- _Task details_: The lines below that include the word "blue" are to be reported.

(Provided information Opens)

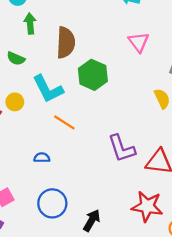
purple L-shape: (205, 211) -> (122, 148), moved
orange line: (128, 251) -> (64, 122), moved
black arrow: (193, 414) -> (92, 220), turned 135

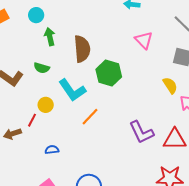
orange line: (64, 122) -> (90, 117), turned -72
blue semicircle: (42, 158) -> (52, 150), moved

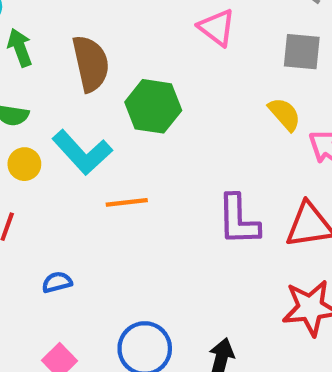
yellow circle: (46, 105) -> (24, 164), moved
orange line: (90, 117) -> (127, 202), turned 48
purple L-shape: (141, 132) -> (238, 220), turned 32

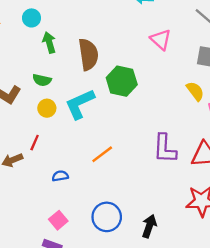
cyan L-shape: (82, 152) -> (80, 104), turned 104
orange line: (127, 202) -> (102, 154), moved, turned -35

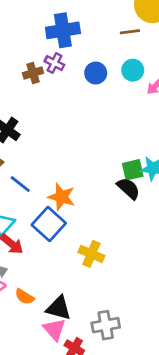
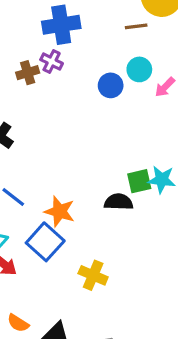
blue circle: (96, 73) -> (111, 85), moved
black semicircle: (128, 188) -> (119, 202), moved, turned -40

(Provided information Closes)
(Provided information Opens)

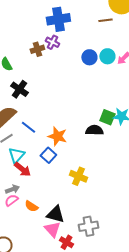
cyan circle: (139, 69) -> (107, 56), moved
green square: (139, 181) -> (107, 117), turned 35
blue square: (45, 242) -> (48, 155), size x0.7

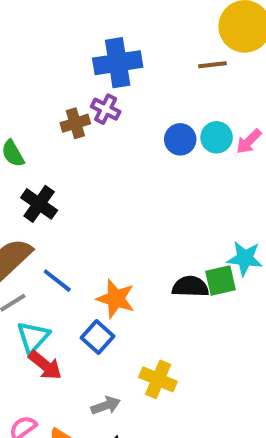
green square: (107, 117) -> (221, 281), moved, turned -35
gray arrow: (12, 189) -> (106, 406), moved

(Provided information Closes)
(Provided information Opens)

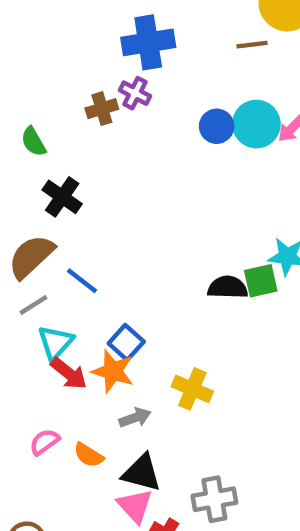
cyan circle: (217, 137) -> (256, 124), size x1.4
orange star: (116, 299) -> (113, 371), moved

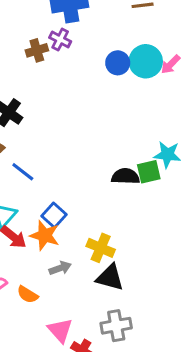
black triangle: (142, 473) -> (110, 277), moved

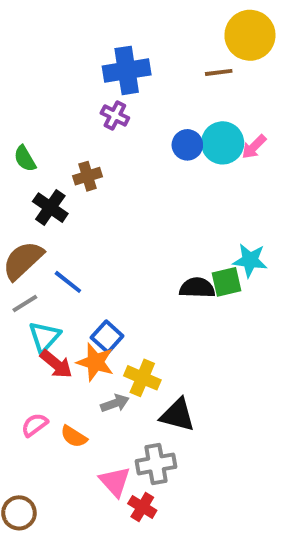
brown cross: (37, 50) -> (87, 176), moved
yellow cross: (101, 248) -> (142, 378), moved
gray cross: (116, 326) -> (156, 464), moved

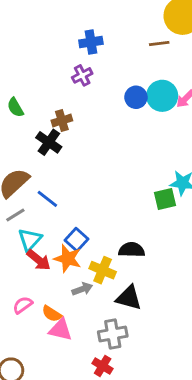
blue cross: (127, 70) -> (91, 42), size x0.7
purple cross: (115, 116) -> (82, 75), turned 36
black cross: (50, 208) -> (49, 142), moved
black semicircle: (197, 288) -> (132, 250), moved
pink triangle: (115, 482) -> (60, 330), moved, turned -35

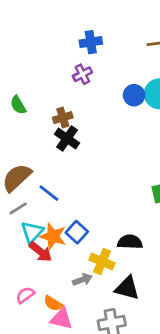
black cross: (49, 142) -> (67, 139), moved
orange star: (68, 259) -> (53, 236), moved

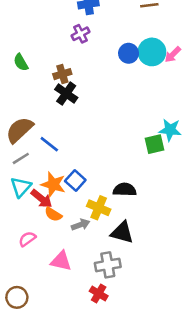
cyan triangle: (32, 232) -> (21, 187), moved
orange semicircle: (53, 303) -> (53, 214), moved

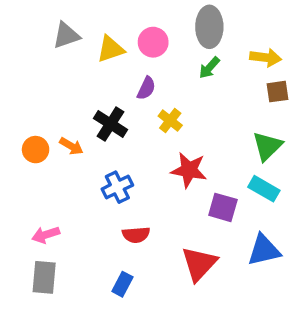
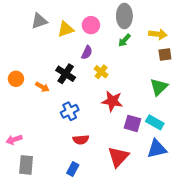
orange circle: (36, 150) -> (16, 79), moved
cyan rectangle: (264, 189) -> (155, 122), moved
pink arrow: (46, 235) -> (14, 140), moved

(Provided information Closes)

- _Task response_:
blue semicircle: (42, 158) -> (52, 150), moved
blue circle: (96, 73) -> (111, 85), moved
blue square: (45, 242) -> (48, 155), size x0.7
blue cross: (127, 70) -> (91, 42), size x0.7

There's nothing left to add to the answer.